### TASK OBJECTIVE
Below are entries. Reproduce exactly the lines between the line holding "orange glasses: 4 -> 5" and the line holding "white strawberry: 11 -> 13", inclusive, and only those.

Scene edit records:
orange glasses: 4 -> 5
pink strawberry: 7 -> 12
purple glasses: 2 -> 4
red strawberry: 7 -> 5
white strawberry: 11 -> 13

---

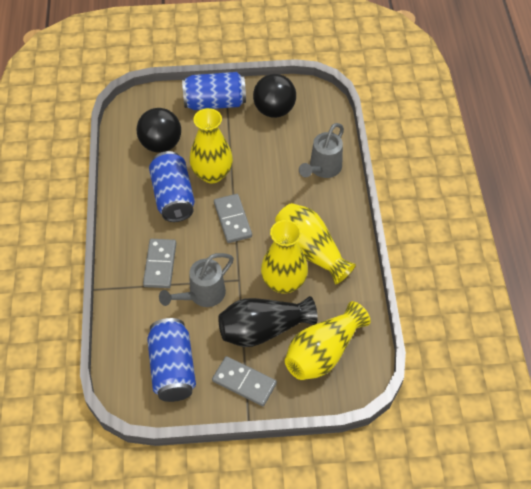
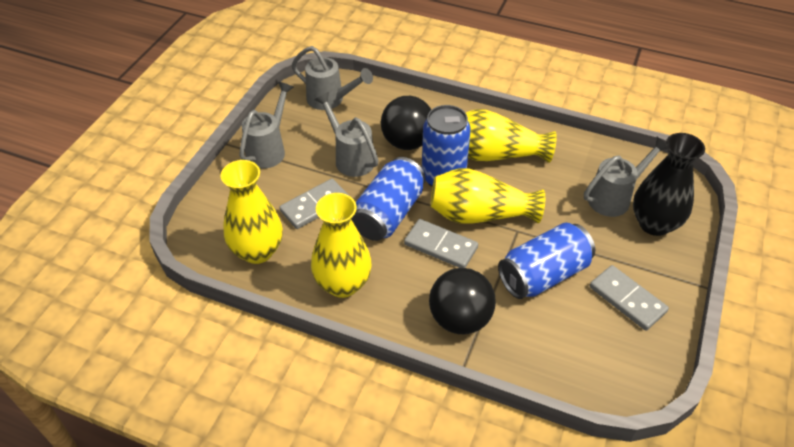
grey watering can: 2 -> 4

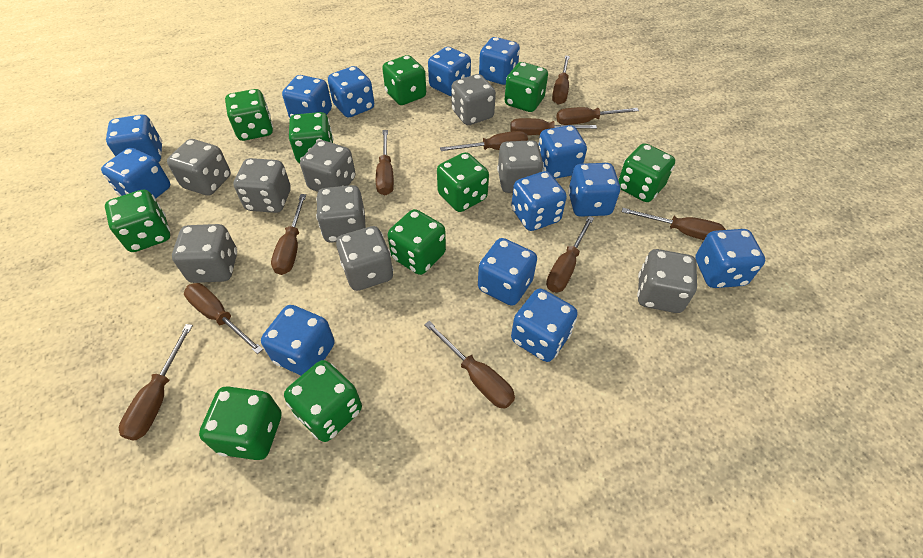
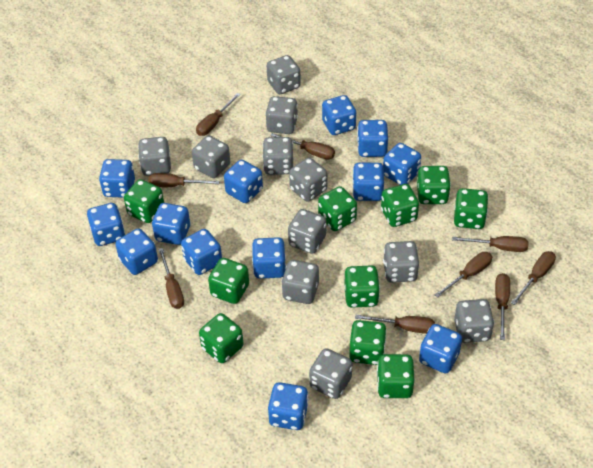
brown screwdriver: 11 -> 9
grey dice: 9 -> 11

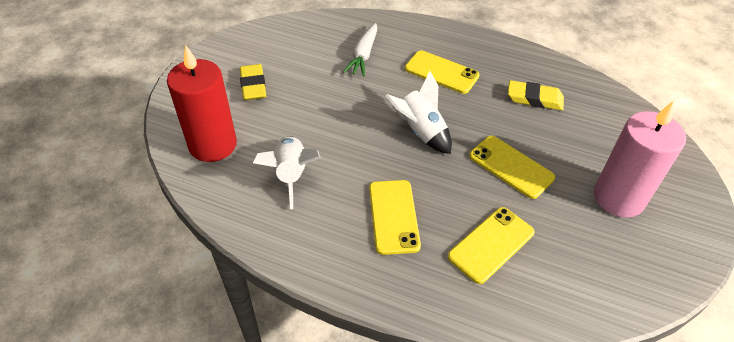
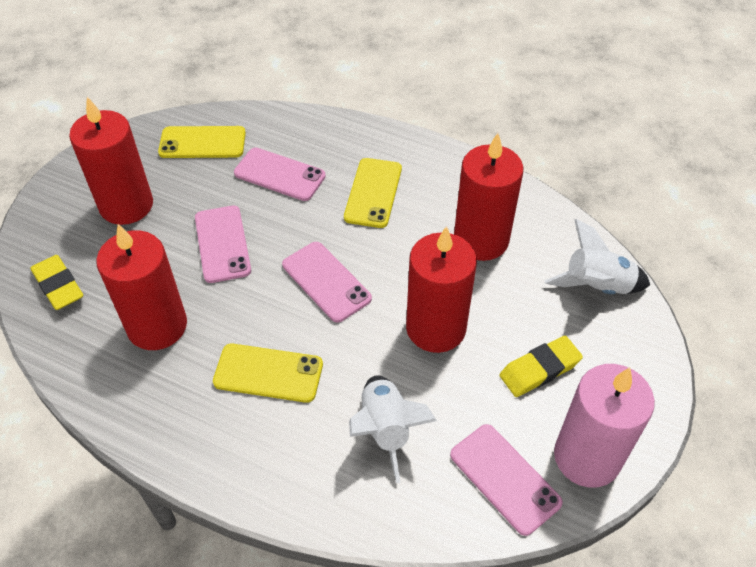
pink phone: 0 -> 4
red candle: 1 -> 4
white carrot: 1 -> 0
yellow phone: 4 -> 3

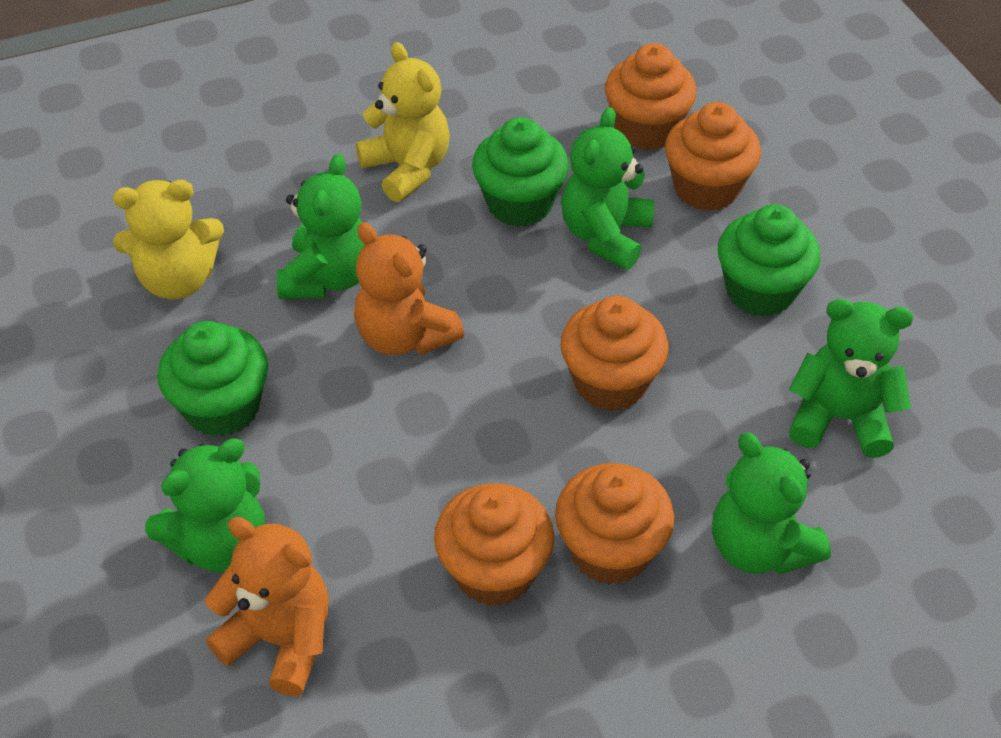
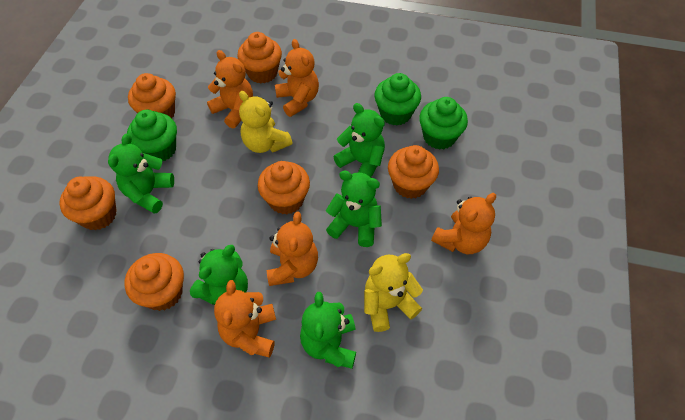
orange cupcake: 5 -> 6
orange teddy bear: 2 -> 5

### WRITTEN REPLY
orange glasses: 4 -> 5
pink strawberry: 7 -> 12
purple glasses: 2 -> 4
red strawberry: 7 -> 5
white strawberry: 11 -> 13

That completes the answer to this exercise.